An exact transcription of the listing, without its images, is what the answer must contain.

__Stored data__.
★ ★ ★ ★
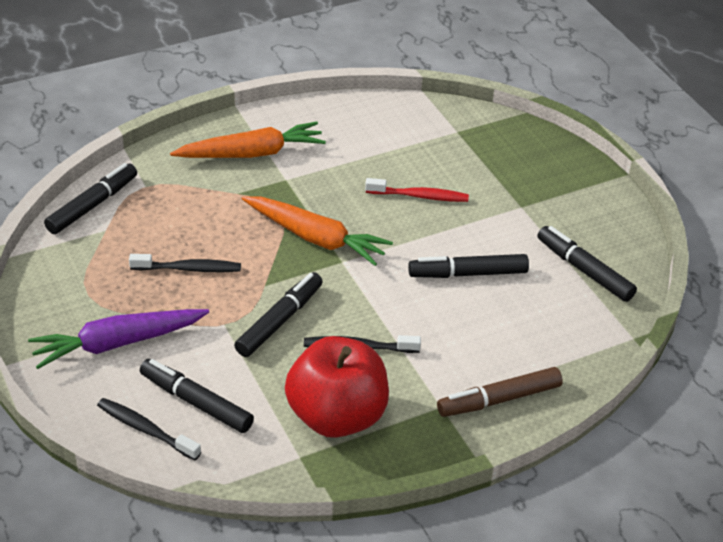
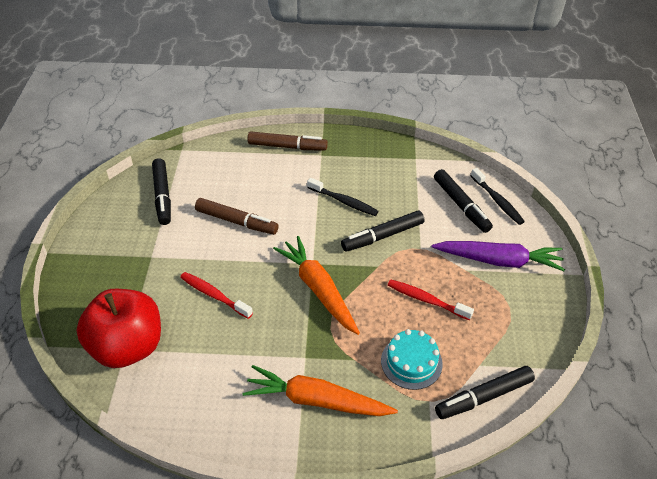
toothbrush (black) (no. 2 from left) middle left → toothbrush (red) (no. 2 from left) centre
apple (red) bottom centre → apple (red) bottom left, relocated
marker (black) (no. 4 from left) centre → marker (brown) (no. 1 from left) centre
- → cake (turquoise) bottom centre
★ ★ ★ ★
__Task solution__.
toothbrush (black) (no. 2 from left) middle left → toothbrush (red) (no. 2 from left) centre
apple (red) bottom centre → apple (red) bottom left, relocated
marker (black) (no. 4 from left) centre → marker (brown) (no. 1 from left) centre
- → cake (turquoise) bottom centre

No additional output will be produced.